> [Task brief]
Word for word, transcribe the lines below and drop the pictures.

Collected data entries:
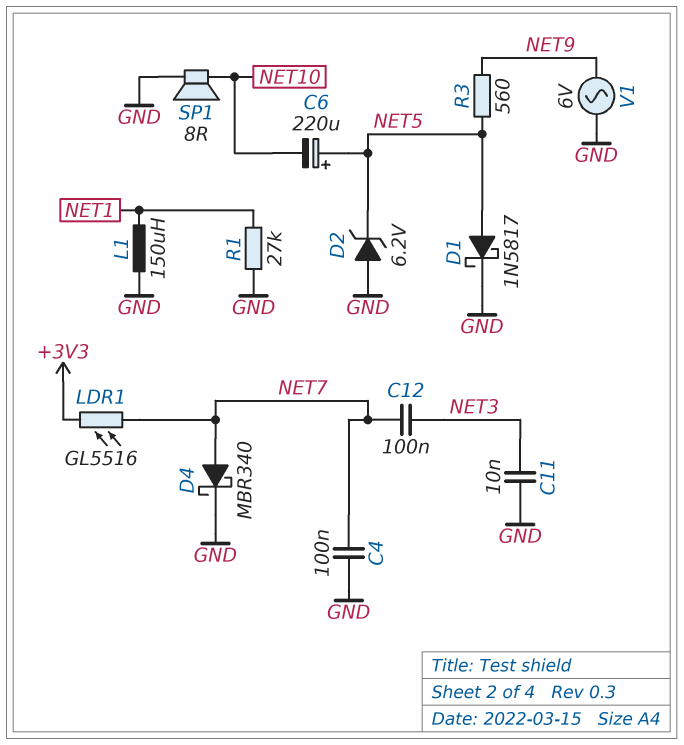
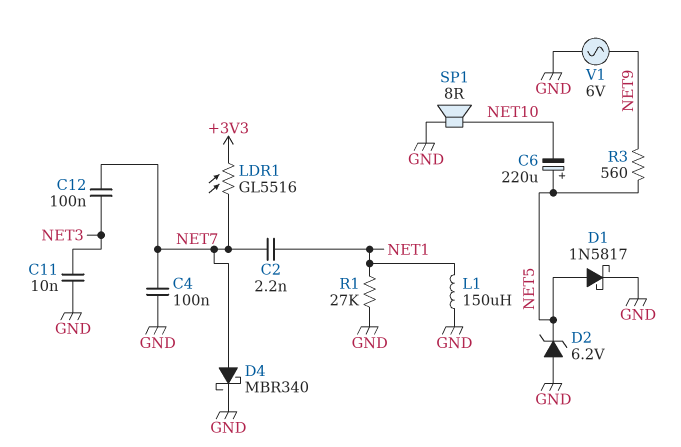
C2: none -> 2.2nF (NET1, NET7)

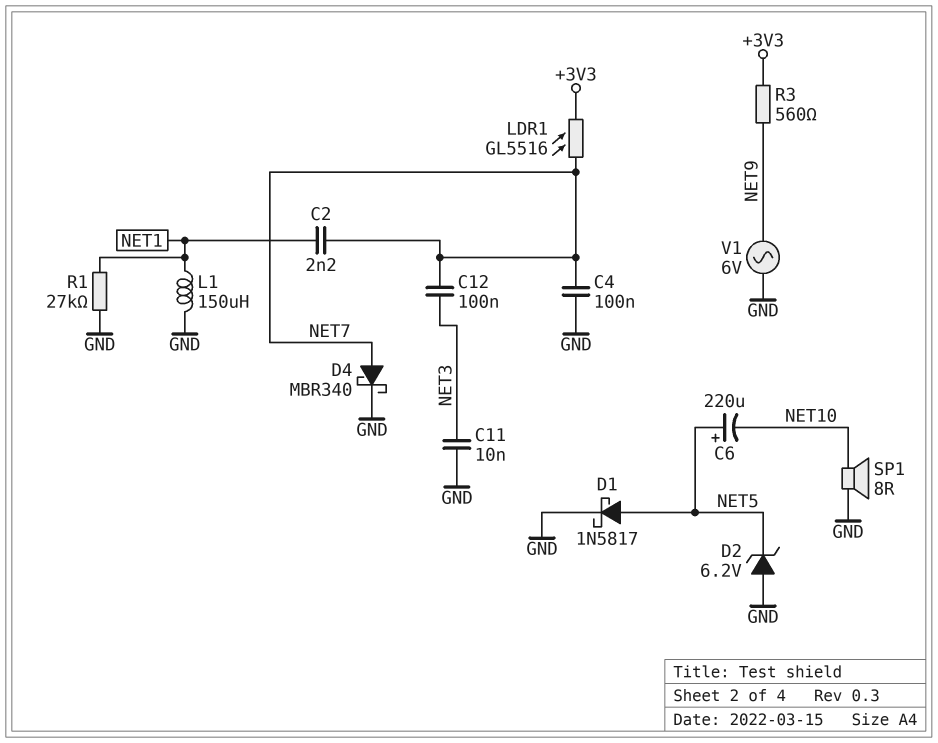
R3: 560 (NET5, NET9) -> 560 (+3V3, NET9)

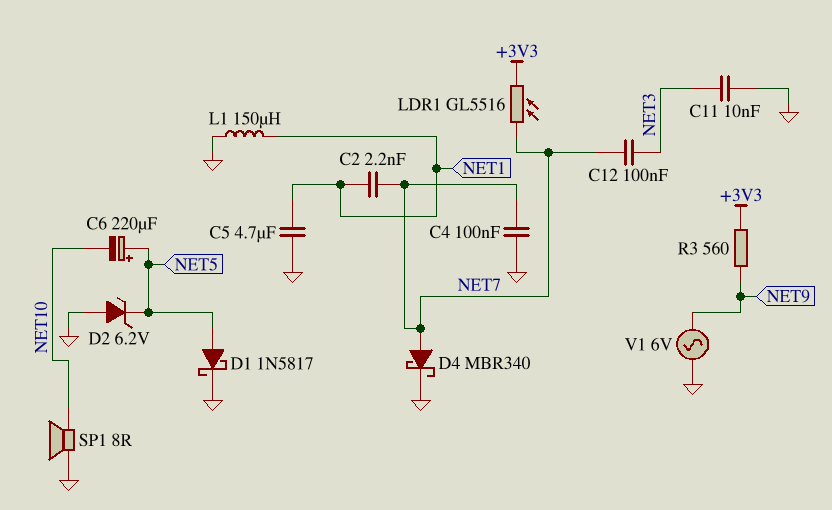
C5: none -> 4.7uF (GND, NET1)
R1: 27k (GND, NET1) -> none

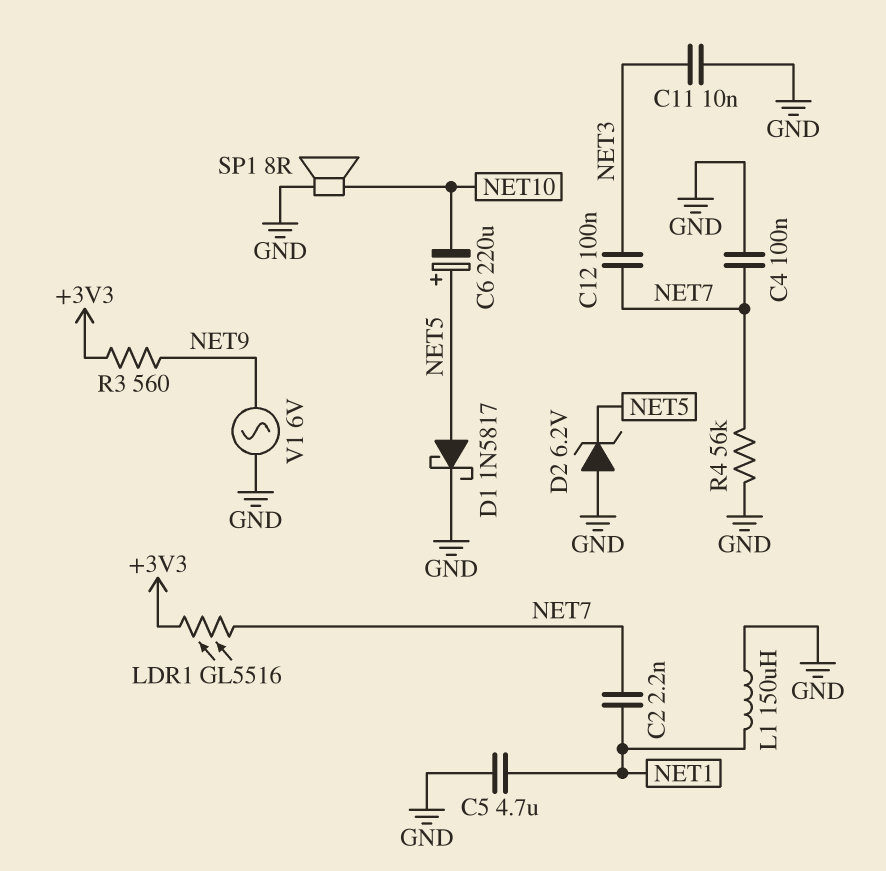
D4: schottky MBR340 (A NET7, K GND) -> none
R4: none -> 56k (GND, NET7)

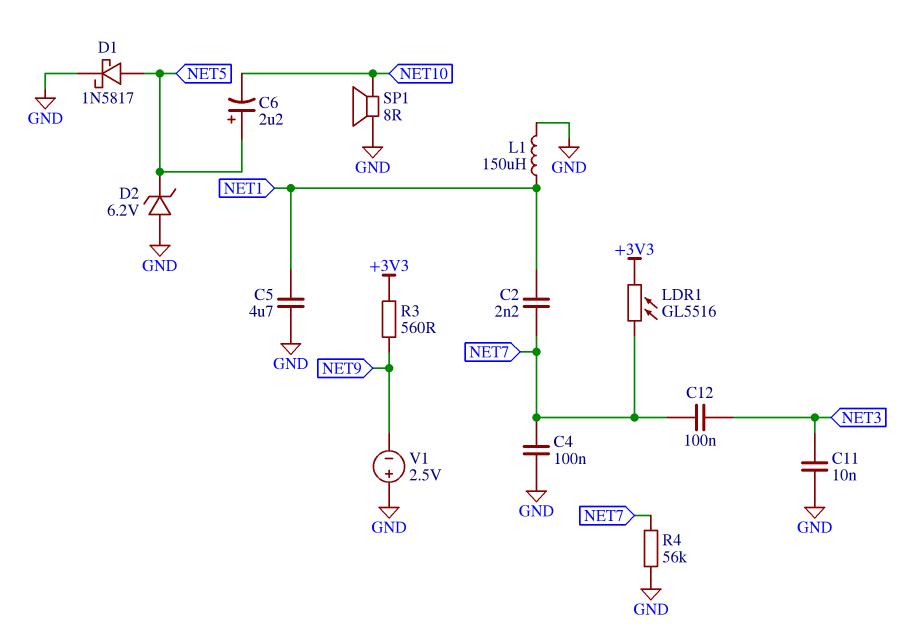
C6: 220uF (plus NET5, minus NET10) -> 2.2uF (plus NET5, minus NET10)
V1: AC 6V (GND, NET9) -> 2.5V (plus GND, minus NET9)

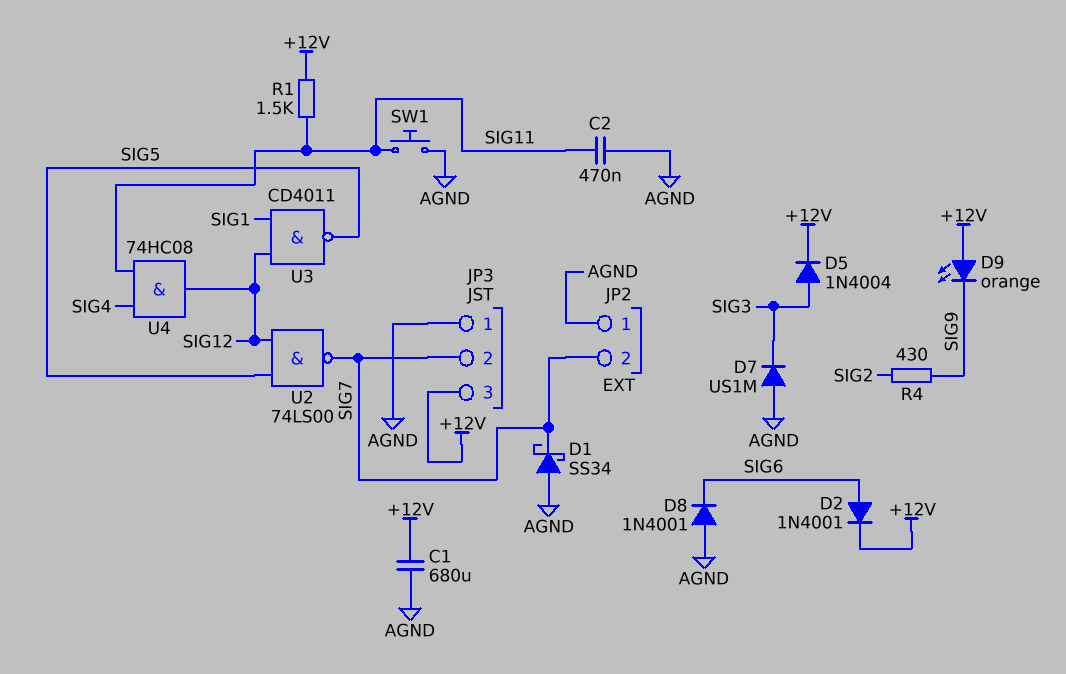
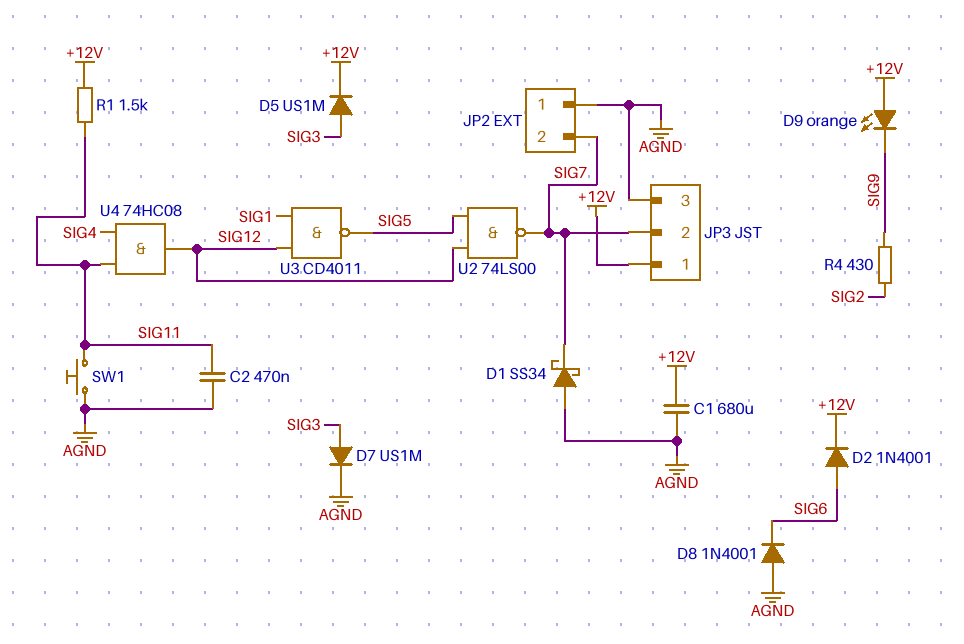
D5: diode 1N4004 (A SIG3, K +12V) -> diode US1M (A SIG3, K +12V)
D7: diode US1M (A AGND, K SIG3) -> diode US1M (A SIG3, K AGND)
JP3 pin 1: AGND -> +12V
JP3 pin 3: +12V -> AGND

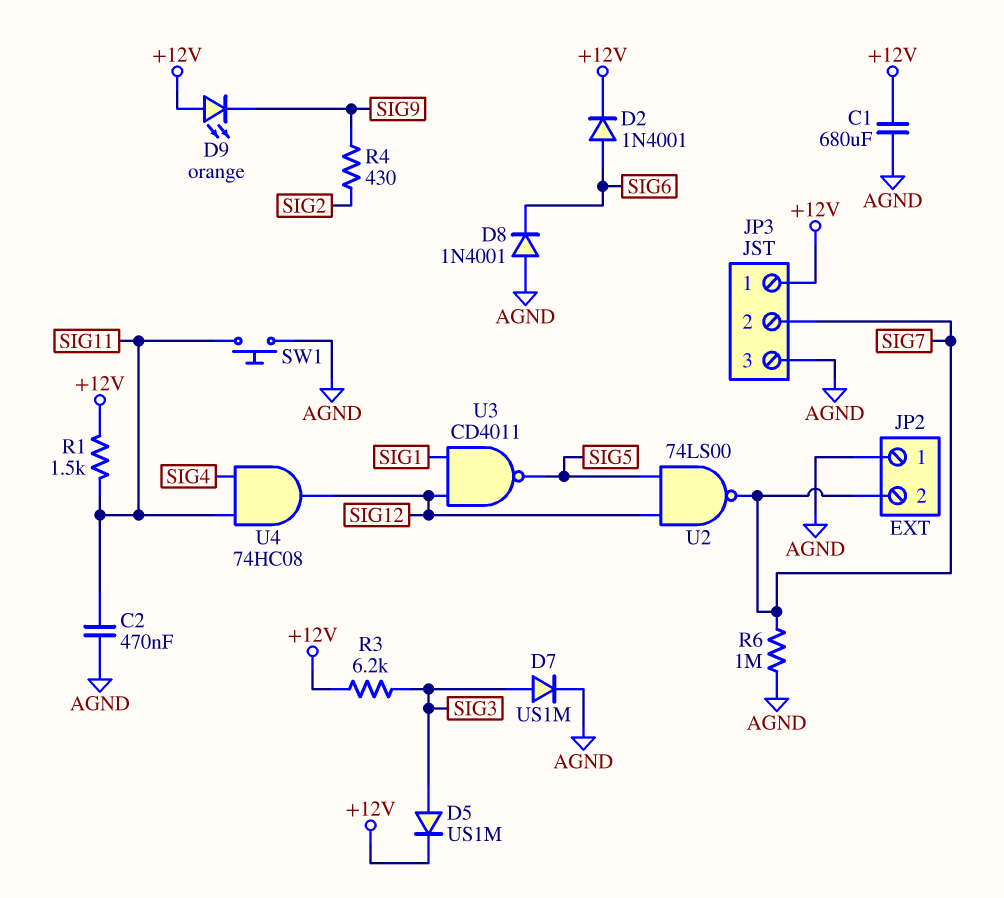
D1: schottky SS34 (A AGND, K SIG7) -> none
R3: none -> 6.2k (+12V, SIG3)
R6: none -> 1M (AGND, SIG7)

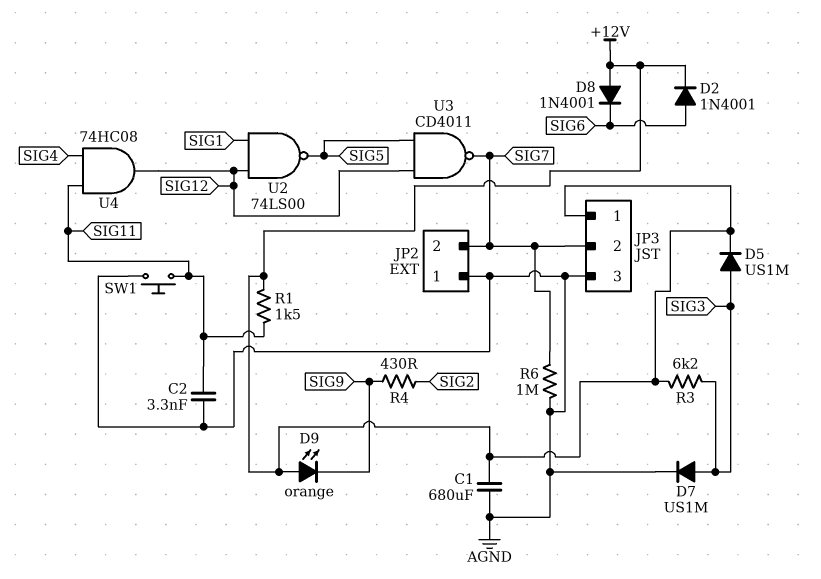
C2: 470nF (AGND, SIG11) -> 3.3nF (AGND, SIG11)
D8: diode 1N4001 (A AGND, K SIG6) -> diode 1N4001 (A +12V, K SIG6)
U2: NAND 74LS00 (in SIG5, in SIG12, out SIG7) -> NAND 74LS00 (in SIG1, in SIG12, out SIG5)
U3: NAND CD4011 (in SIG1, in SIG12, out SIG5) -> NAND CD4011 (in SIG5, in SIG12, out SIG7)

> [Expected answer]
C2: none -> 2.2nF (NET1, NET7)

R3: 560 (NET5, NET9) -> 560 (+3V3, NET9)

C5: none -> 4.7uF (GND, NET1)
R1: 27k (GND, NET1) -> none

D4: schottky MBR340 (A NET7, K GND) -> none
R4: none -> 56k (GND, NET7)

C6: 220uF (plus NET5, minus NET10) -> 2.2uF (plus NET5, minus NET10)
V1: AC 6V (GND, NET9) -> 2.5V (plus GND, minus NET9)

D5: diode 1N4004 (A SIG3, K +12V) -> diode US1M (A SIG3, K +12V)
D7: diode US1M (A AGND, K SIG3) -> diode US1M (A SIG3, K AGND)
JP3 pin 1: AGND -> +12V
JP3 pin 3: +12V -> AGND

D1: schottky SS34 (A AGND, K SIG7) -> none
R3: none -> 6.2k (+12V, SIG3)
R6: none -> 1M (AGND, SIG7)

C2: 470nF (AGND, SIG11) -> 3.3nF (AGND, SIG11)
D8: diode 1N4001 (A AGND, K SIG6) -> diode 1N4001 (A +12V, K SIG6)
U2: NAND 74LS00 (in SIG5, in SIG12, out SIG7) -> NAND 74LS00 (in SIG1, in SIG12, out SIG5)
U3: NAND CD4011 (in SIG1, in SIG12, out SIG5) -> NAND CD4011 (in SIG5, in SIG12, out SIG7)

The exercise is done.